_EXERCISE DIRECTIONS_: Exactly the lines starting at the line containing "camera: 120 degrees left, 10 degrees down" and ending at the line containing "none -> pink rolling pin [822,165,962,198]" are to be written out from the listing below, both included.

_DATA SUPPLIED_:
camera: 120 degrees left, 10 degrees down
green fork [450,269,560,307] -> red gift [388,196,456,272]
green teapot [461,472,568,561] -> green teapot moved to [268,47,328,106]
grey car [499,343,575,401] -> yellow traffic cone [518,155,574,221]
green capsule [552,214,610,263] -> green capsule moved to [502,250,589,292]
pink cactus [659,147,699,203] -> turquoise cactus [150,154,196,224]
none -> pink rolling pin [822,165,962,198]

==

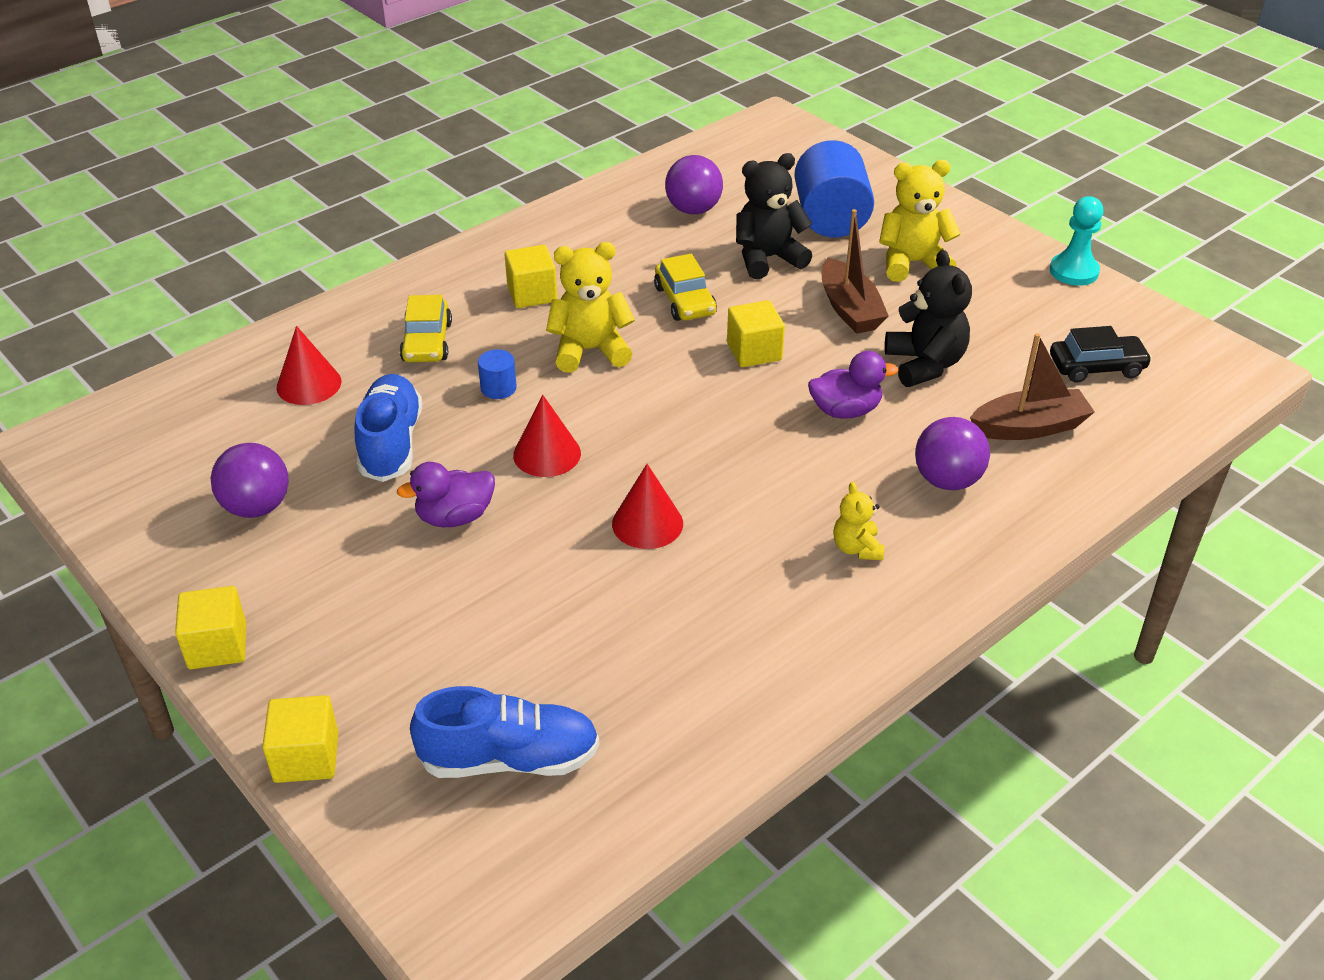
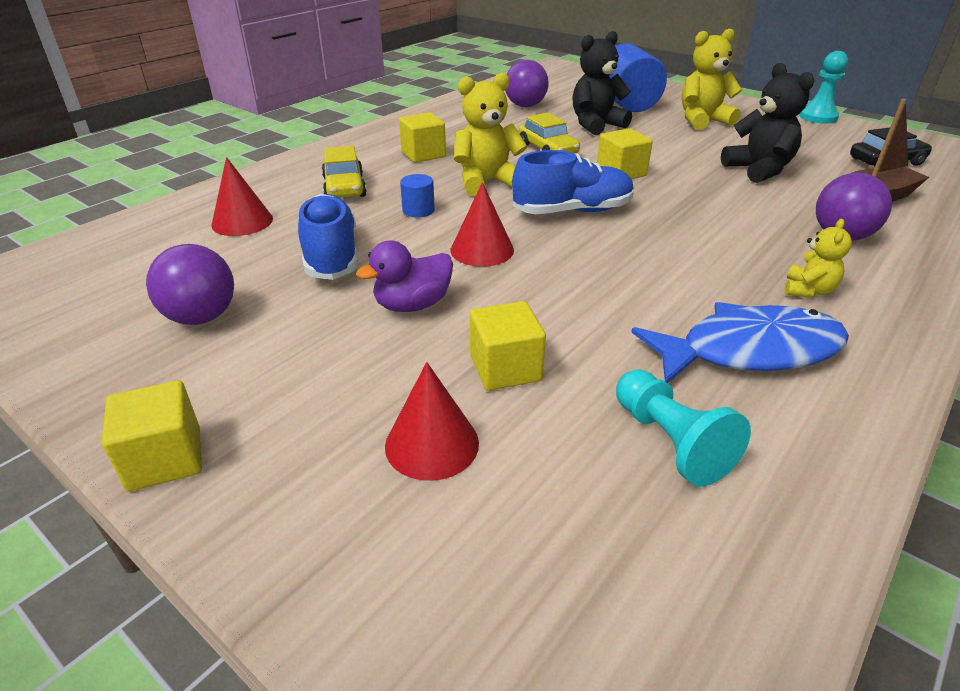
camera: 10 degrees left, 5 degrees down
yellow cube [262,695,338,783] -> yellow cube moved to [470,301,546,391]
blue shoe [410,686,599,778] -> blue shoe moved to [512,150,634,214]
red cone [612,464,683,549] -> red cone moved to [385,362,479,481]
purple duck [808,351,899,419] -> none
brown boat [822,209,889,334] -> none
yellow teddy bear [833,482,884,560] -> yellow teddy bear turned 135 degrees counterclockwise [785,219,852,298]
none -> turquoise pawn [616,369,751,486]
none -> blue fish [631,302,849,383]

_SOLUTION_:
camera: 120 degrees left, 10 degrees down
green fork [450,269,560,307] -> red gift [388,196,456,272]
green teapot [461,472,568,561] -> green teapot moved to [268,47,328,106]
grey car [499,343,575,401] -> yellow traffic cone [518,155,574,221]
green capsule [552,214,610,263] -> green capsule moved to [502,250,589,292]
pink cactus [659,147,699,203] -> turquoise cactus [150,154,196,224]
none -> pink rolling pin [822,165,962,198]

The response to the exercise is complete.